[Object matching data]
┄┄┄┄┄┄┄┄┄┄┄┄┄┄┄┄┄┄┄┄
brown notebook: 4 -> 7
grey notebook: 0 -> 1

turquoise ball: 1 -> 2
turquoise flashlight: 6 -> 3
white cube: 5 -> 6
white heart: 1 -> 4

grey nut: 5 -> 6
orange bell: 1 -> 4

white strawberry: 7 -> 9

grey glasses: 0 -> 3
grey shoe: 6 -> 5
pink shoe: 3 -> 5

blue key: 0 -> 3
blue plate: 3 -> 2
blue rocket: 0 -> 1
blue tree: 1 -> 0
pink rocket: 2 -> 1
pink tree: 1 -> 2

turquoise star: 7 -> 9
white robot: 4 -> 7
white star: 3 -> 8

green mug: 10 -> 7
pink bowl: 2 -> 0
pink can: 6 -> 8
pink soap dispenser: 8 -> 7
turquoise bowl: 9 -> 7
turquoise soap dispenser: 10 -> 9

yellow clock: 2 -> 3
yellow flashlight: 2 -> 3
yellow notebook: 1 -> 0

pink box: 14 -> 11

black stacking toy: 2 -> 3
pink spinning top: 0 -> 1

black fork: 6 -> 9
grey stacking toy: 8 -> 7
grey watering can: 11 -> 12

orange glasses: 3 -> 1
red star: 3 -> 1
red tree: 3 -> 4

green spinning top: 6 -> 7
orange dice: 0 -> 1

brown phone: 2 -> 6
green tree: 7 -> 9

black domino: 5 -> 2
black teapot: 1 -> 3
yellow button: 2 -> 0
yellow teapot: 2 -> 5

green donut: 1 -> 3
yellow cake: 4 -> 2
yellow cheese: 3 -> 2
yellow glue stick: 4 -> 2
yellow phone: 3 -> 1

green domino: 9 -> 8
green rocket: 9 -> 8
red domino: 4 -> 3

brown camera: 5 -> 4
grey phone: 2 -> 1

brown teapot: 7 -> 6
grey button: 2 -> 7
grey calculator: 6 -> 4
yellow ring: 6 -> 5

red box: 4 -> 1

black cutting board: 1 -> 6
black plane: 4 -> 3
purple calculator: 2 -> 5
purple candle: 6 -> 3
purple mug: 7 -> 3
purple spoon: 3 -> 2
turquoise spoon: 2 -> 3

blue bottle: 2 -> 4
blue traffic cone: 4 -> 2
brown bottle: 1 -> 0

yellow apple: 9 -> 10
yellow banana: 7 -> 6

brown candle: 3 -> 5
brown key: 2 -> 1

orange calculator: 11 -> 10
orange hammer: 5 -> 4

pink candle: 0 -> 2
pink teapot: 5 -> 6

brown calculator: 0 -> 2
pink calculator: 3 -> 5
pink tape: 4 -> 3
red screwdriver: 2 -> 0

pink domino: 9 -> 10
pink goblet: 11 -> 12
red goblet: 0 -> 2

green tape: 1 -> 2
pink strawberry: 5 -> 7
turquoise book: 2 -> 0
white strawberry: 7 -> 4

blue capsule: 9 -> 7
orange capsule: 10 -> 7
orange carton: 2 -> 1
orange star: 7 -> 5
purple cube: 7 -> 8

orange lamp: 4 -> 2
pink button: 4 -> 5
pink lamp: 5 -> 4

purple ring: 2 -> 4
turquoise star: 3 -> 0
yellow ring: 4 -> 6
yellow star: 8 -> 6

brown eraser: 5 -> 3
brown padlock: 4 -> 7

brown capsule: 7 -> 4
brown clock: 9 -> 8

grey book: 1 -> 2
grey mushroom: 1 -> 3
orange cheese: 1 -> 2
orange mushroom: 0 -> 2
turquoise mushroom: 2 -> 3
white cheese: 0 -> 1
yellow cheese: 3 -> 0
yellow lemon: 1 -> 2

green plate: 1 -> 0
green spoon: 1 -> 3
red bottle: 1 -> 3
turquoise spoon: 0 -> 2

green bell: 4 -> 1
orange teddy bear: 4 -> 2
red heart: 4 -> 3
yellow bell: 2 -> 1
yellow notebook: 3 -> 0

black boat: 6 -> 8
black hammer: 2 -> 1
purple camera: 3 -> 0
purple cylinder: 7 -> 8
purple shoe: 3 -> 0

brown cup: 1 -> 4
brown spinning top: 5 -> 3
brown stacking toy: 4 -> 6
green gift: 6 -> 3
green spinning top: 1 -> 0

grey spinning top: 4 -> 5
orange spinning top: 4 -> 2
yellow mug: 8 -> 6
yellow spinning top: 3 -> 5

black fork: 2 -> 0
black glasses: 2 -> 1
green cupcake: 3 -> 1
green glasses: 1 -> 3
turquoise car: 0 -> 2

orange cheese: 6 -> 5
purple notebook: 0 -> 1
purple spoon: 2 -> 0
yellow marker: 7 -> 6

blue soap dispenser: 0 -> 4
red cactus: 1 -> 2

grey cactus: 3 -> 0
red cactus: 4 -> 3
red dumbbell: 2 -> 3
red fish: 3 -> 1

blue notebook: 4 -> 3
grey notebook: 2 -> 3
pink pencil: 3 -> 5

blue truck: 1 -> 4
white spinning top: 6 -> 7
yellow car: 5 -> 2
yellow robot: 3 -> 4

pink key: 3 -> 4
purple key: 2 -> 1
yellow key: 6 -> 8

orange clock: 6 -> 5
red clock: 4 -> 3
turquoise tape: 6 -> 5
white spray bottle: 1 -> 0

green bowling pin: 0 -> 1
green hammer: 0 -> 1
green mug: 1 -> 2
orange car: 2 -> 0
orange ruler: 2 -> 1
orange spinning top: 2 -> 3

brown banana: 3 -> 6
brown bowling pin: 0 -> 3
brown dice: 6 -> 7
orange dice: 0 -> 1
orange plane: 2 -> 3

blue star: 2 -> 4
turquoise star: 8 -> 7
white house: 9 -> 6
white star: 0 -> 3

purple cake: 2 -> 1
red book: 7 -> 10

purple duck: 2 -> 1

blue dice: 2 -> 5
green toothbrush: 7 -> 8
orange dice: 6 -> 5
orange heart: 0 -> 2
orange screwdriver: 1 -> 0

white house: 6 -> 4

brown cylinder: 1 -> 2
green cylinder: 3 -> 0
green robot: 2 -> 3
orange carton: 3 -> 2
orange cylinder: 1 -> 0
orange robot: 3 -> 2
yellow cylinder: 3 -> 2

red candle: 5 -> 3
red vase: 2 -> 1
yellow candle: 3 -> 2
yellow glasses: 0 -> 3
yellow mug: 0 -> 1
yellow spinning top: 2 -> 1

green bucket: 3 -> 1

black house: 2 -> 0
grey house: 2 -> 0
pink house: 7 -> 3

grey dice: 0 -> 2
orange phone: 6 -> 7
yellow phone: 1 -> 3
┄┄┄┄┄┄┄┄┄┄┄┄┄┄┄┄┄┄┄┄
> _TASK OBJECTIVE_: Return exactly, and only, the lines above starting at the line that contains "pink teapot: 5 -> 6" and ending at the line that contains "red clock: 4 -> 3".

> _TASK OUTPUT_:
pink teapot: 5 -> 6

brown calculator: 0 -> 2
pink calculator: 3 -> 5
pink tape: 4 -> 3
red screwdriver: 2 -> 0

pink domino: 9 -> 10
pink goblet: 11 -> 12
red goblet: 0 -> 2

green tape: 1 -> 2
pink strawberry: 5 -> 7
turquoise book: 2 -> 0
white strawberry: 7 -> 4

blue capsule: 9 -> 7
orange capsule: 10 -> 7
orange carton: 2 -> 1
orange star: 7 -> 5
purple cube: 7 -> 8

orange lamp: 4 -> 2
pink button: 4 -> 5
pink lamp: 5 -> 4

purple ring: 2 -> 4
turquoise star: 3 -> 0
yellow ring: 4 -> 6
yellow star: 8 -> 6

brown eraser: 5 -> 3
brown padlock: 4 -> 7

brown capsule: 7 -> 4
brown clock: 9 -> 8

grey book: 1 -> 2
grey mushroom: 1 -> 3
orange cheese: 1 -> 2
orange mushroom: 0 -> 2
turquoise mushroom: 2 -> 3
white cheese: 0 -> 1
yellow cheese: 3 -> 0
yellow lemon: 1 -> 2

green plate: 1 -> 0
green spoon: 1 -> 3
red bottle: 1 -> 3
turquoise spoon: 0 -> 2

green bell: 4 -> 1
orange teddy bear: 4 -> 2
red heart: 4 -> 3
yellow bell: 2 -> 1
yellow notebook: 3 -> 0

black boat: 6 -> 8
black hammer: 2 -> 1
purple camera: 3 -> 0
purple cylinder: 7 -> 8
purple shoe: 3 -> 0

brown cup: 1 -> 4
brown spinning top: 5 -> 3
brown stacking toy: 4 -> 6
green gift: 6 -> 3
green spinning top: 1 -> 0

grey spinning top: 4 -> 5
orange spinning top: 4 -> 2
yellow mug: 8 -> 6
yellow spinning top: 3 -> 5

black fork: 2 -> 0
black glasses: 2 -> 1
green cupcake: 3 -> 1
green glasses: 1 -> 3
turquoise car: 0 -> 2

orange cheese: 6 -> 5
purple notebook: 0 -> 1
purple spoon: 2 -> 0
yellow marker: 7 -> 6

blue soap dispenser: 0 -> 4
red cactus: 1 -> 2

grey cactus: 3 -> 0
red cactus: 4 -> 3
red dumbbell: 2 -> 3
red fish: 3 -> 1

blue notebook: 4 -> 3
grey notebook: 2 -> 3
pink pencil: 3 -> 5

blue truck: 1 -> 4
white spinning top: 6 -> 7
yellow car: 5 -> 2
yellow robot: 3 -> 4

pink key: 3 -> 4
purple key: 2 -> 1
yellow key: 6 -> 8

orange clock: 6 -> 5
red clock: 4 -> 3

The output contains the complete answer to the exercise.